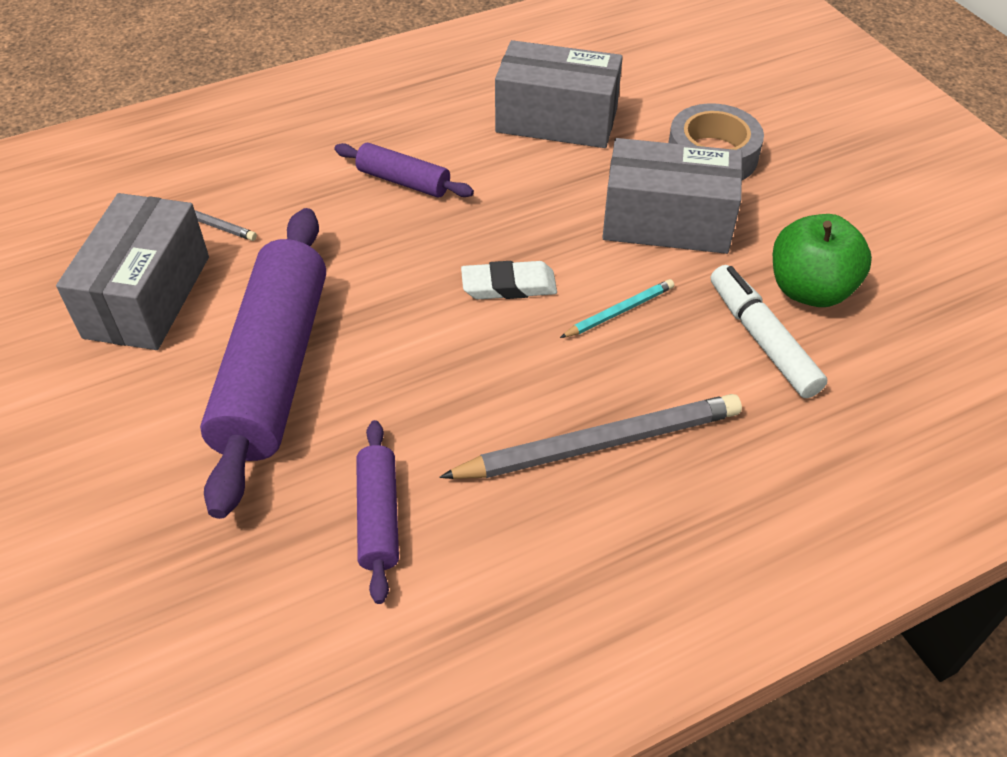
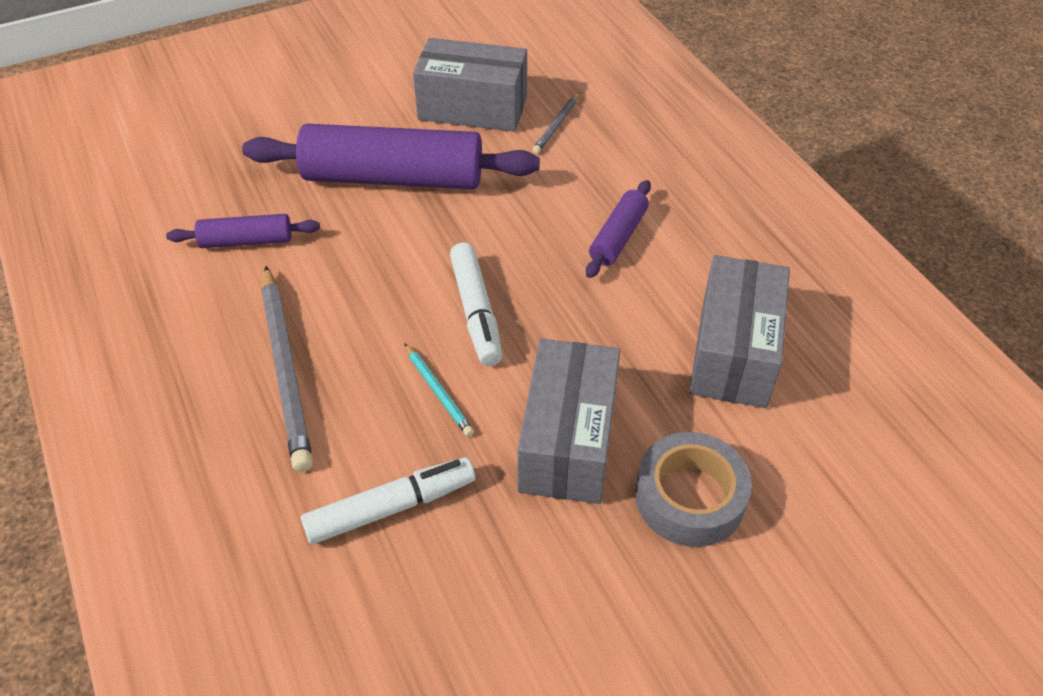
camera: 90 degrees right, 0 degrees up
(509, 285) = (476, 312): white eraser -> white marker
(809, 290) = (459, 565): green apple -> none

• [BRIEF] From the line that contains "(509, 285) = (476, 312): white" down to the last line of the listing above, repeat each line exactly, and include nothing else.

• [ANSWER BOX]
(509, 285) = (476, 312): white eraser -> white marker
(809, 290) = (459, 565): green apple -> none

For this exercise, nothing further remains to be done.